* BEGIN Available records *

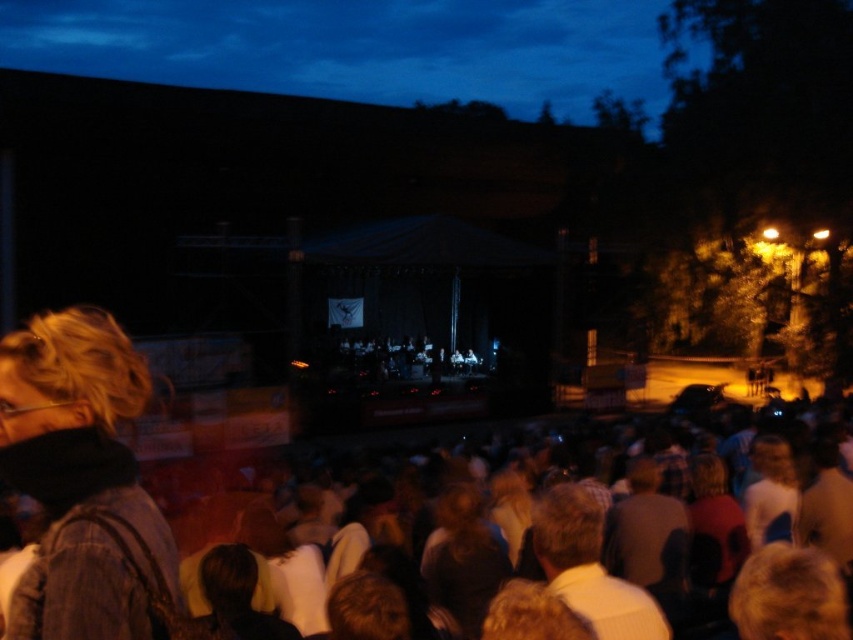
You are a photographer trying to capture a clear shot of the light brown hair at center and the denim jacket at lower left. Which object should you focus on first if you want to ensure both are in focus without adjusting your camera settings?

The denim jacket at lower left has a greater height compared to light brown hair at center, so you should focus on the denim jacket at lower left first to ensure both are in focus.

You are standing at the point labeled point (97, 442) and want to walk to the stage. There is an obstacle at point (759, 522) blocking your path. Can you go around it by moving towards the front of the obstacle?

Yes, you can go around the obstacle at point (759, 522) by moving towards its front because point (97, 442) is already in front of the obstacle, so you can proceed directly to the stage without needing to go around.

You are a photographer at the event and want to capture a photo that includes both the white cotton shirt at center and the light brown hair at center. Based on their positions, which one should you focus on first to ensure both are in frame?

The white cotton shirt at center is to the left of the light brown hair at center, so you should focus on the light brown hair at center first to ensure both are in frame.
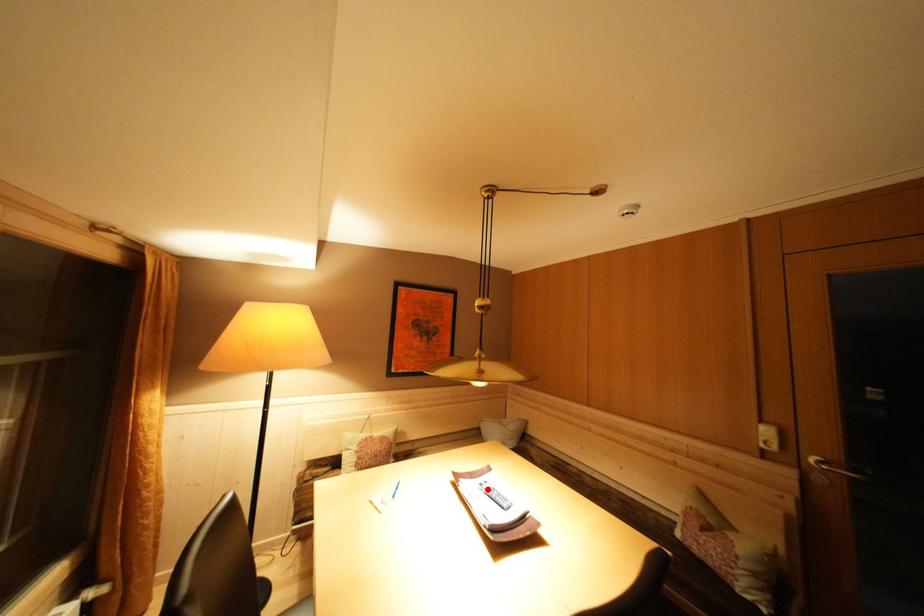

* END Available records *
* BEGIN Available records *

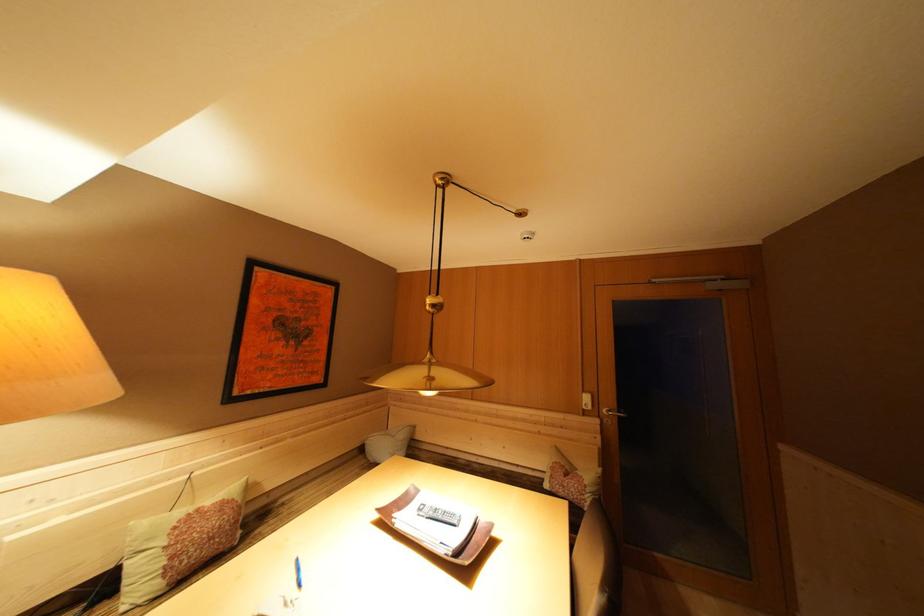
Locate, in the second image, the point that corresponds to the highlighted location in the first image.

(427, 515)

* END Available records *

**Exercise requirements**
Reproduce the listing word for word, from the line with "The denim jacket at lower left has" to the line with "You are a photographer at", including both of those lines.

**Full answer**
The denim jacket at lower left has a greater height compared to light brown hair at center, so you should focus on the denim jacket at lower left first to ensure both are in focus.

You are standing at the point labeled point (97, 442) and want to walk to the stage. There is an obstacle at point (759, 522) blocking your path. Can you go around it by moving towards the front of the obstacle?

Yes, you can go around the obstacle at point (759, 522) by moving towards its front because point (97, 442) is already in front of the obstacle, so you can proceed directly to the stage without needing to go around.

You are a photographer at the event and want to capture a photo that includes both the white cotton shirt at center and the light brown hair at center. Based on their positions, which one should you focus on first to ensure both are in frame?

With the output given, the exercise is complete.